[ASSIGNED TASK]
Everything from the first line of the material to the line containing "Someone carried the turquoise", inclusive, must be given again exactly; no pictures, and nothing past that line.

── RECORDS SHOWN ──

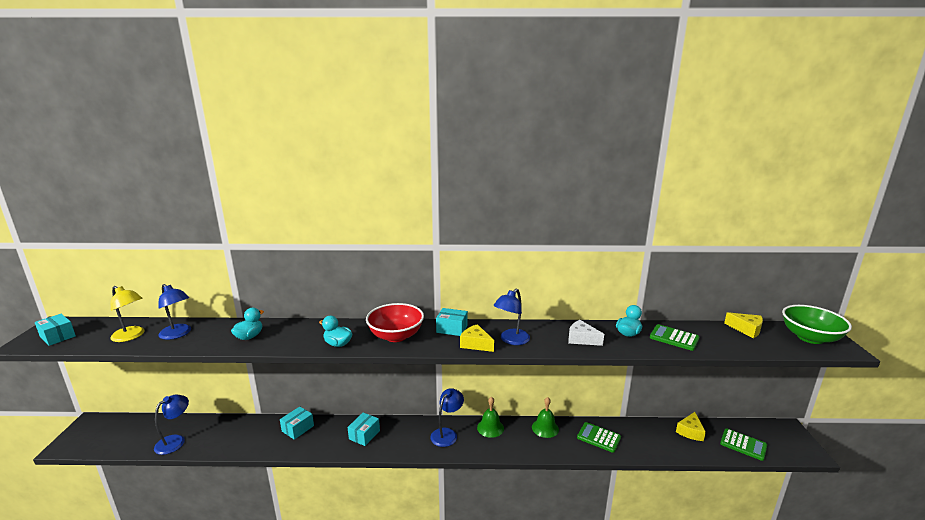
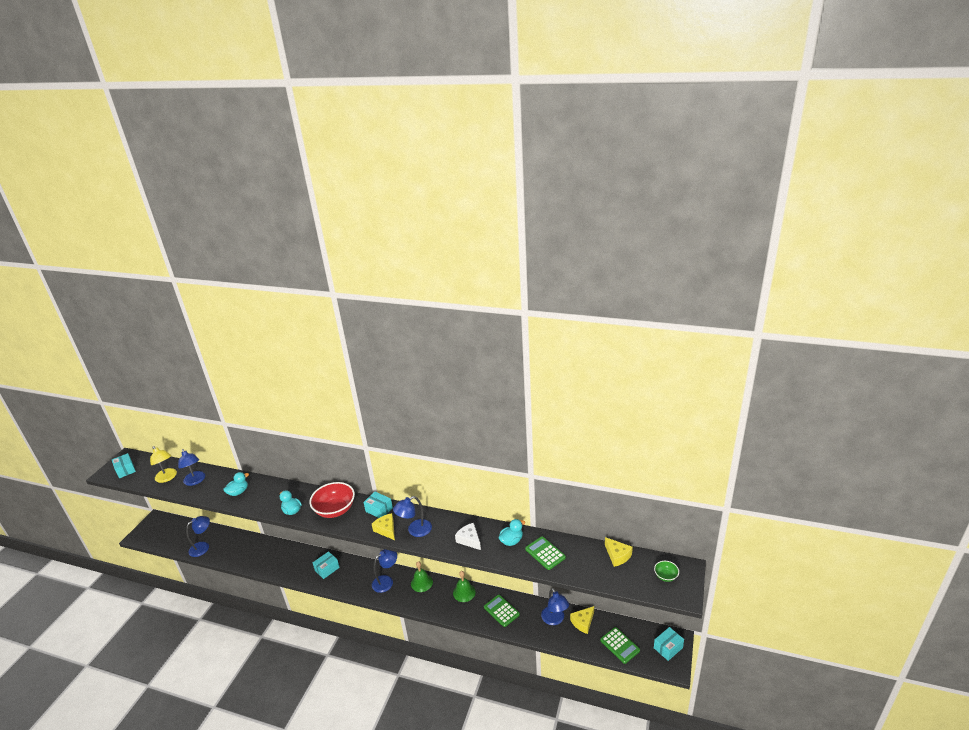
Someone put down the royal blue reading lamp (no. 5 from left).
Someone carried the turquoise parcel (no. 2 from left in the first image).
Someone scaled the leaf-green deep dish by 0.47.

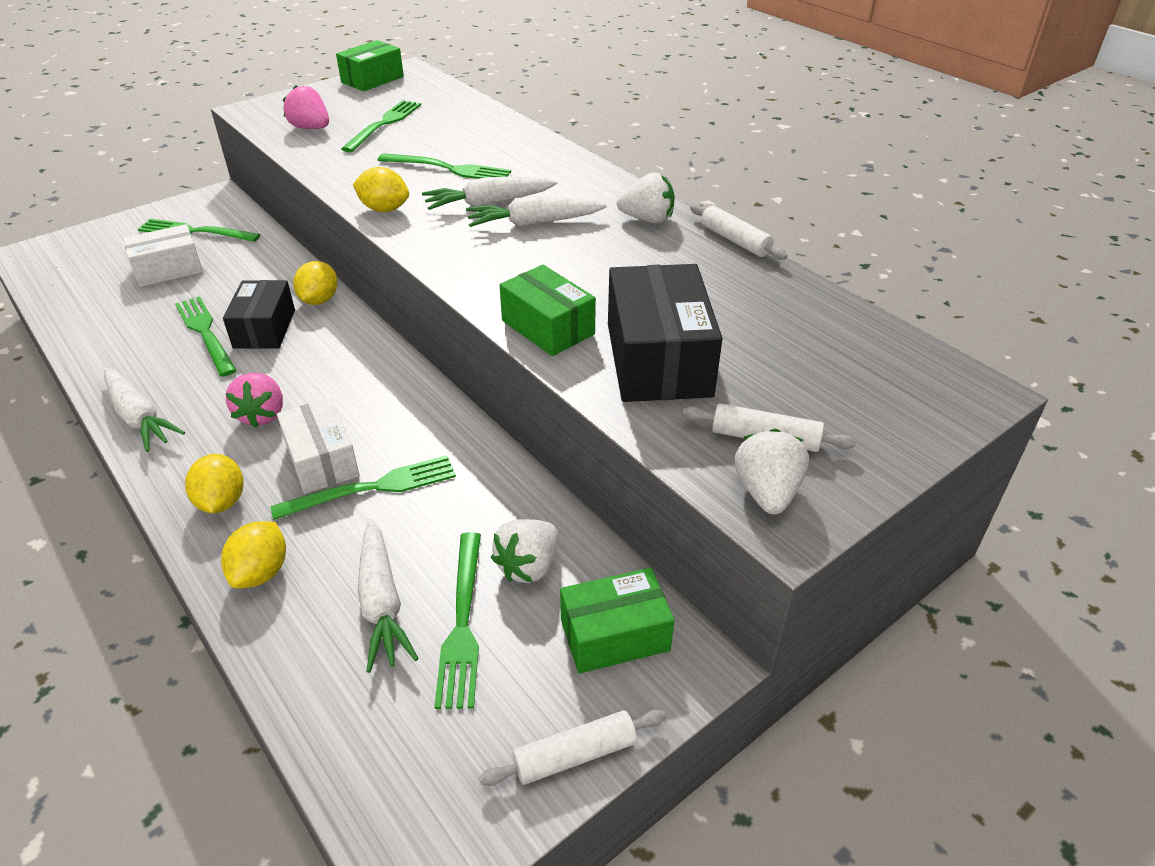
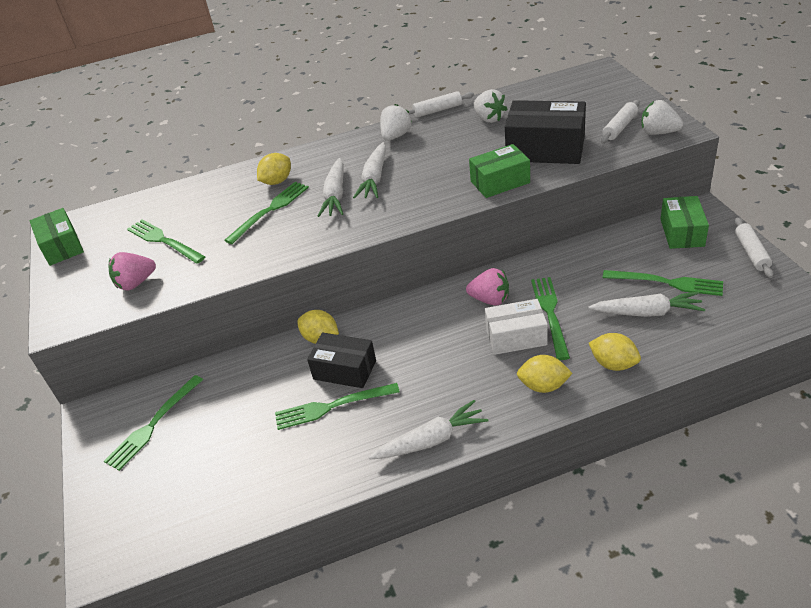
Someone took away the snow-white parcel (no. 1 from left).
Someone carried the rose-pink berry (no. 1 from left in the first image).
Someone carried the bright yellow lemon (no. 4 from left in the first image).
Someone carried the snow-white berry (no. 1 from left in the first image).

───

[SOLUTION BELOW]
Someone put down the royal blue reading lamp (no. 5 from left).
Someone carried the turquoise parcel (no. 2 from left in the first image).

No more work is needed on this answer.